(Supplied entries Opens)

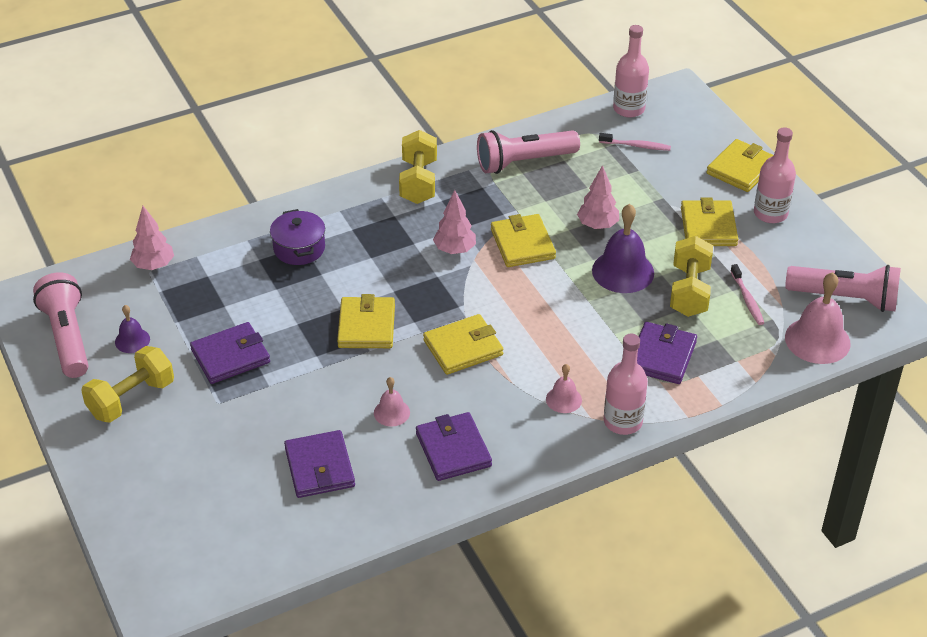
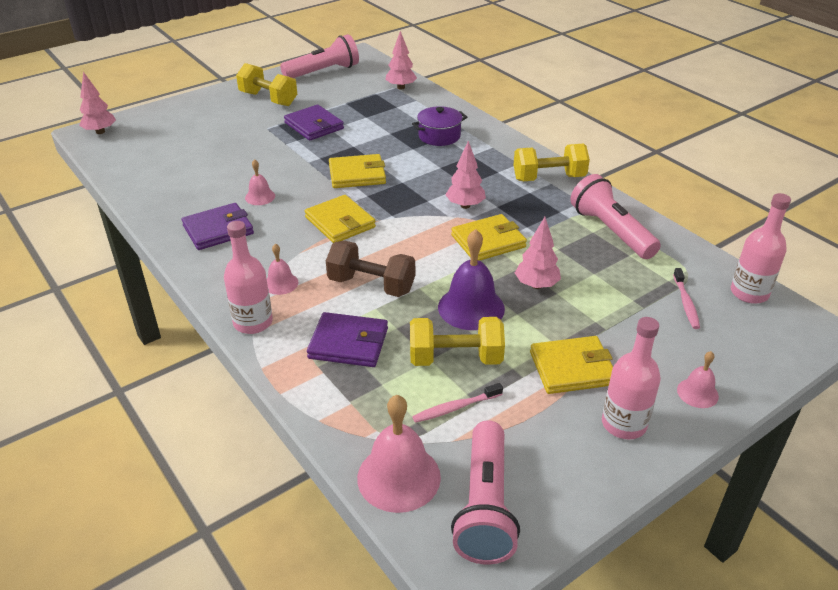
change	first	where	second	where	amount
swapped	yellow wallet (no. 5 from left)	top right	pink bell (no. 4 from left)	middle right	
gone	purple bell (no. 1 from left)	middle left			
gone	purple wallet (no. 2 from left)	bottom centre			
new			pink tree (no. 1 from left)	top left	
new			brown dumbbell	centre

(Supplied entries Closes)

What is being asked: Every entry above needs to be copied exactly, and no pictures go with it.

Answer to this task:
change	first	where	second	where	amount
swapped	yellow wallet (no. 5 from left)	top right	pink bell (no. 4 from left)	middle right	
gone	purple bell (no. 1 from left)	middle left			
gone	purple wallet (no. 2 from left)	bottom centre			
new			pink tree (no. 1 from left)	top left	
new			brown dumbbell	centre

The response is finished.